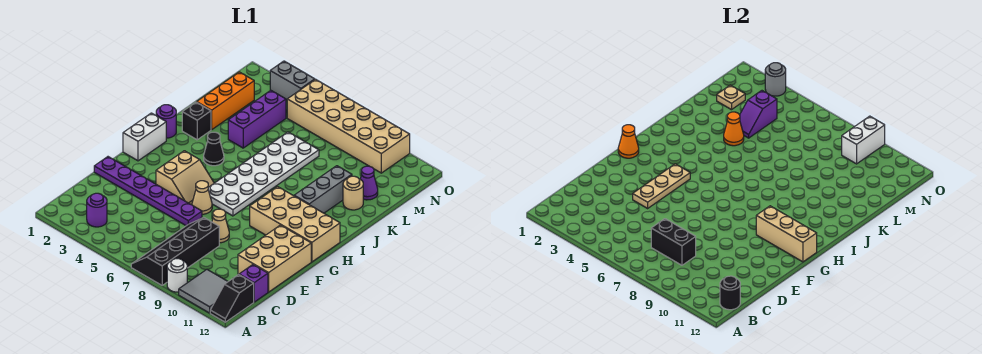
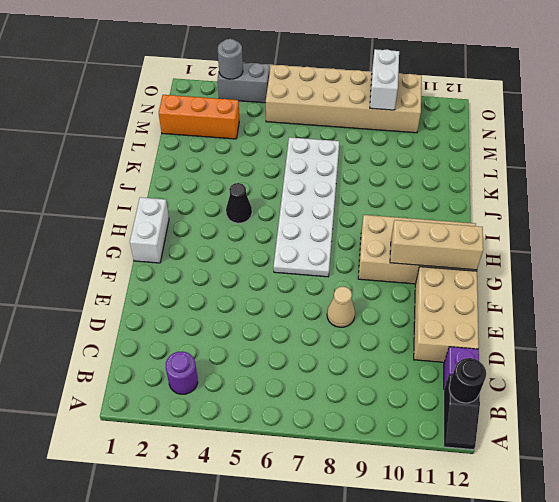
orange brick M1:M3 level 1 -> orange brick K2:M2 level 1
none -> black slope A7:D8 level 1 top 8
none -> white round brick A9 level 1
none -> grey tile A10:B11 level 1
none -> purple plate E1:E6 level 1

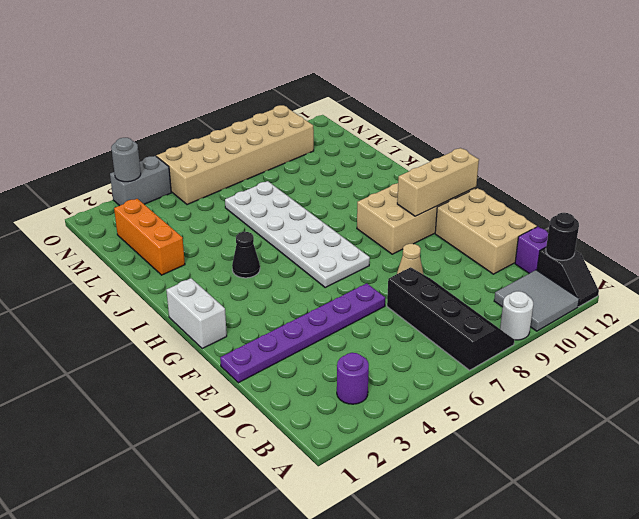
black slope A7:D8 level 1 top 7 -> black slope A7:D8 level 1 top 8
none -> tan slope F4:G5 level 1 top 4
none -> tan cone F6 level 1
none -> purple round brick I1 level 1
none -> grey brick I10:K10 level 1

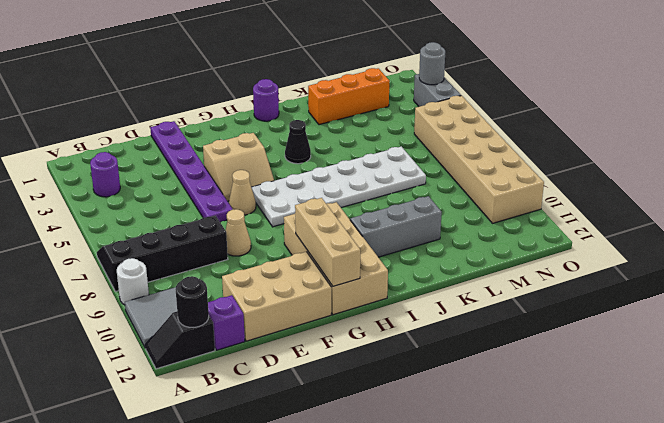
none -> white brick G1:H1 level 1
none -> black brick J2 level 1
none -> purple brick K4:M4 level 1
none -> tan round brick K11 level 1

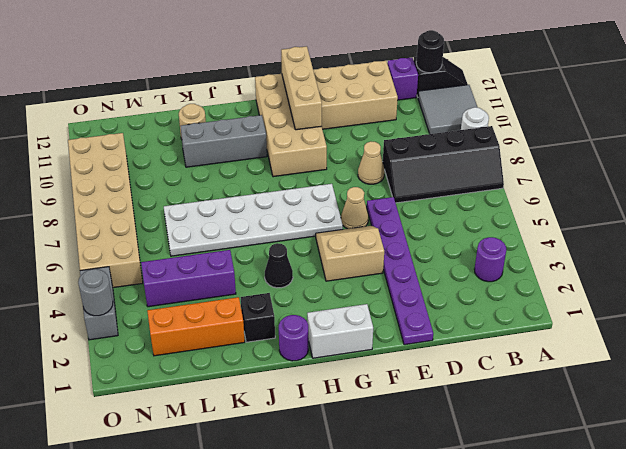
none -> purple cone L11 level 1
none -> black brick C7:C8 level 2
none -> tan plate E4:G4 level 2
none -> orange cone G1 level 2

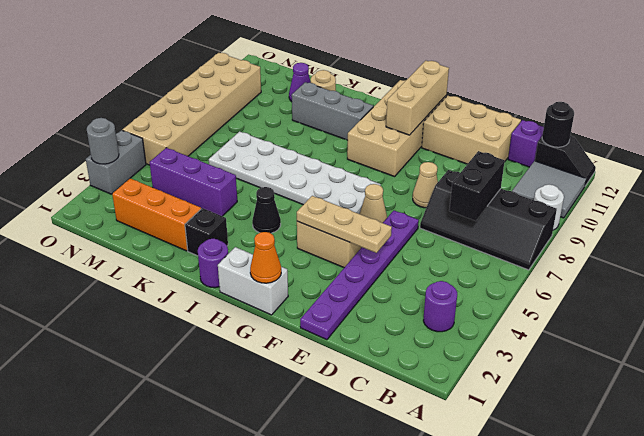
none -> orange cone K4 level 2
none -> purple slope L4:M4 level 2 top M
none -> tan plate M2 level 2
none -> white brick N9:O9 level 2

---

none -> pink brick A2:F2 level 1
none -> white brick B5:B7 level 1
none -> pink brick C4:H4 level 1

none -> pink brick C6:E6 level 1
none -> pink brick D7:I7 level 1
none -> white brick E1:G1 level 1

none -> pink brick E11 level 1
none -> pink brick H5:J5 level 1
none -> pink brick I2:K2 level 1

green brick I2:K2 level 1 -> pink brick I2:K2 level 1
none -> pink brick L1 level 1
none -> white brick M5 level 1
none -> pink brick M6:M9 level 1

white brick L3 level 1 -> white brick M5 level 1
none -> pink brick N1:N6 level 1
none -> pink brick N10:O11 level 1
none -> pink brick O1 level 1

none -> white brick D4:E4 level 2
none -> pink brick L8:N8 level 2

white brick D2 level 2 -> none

**Exercise goal:**
Give only the number of lines in the entries above that contain the string "plate".

**Answer box:**
3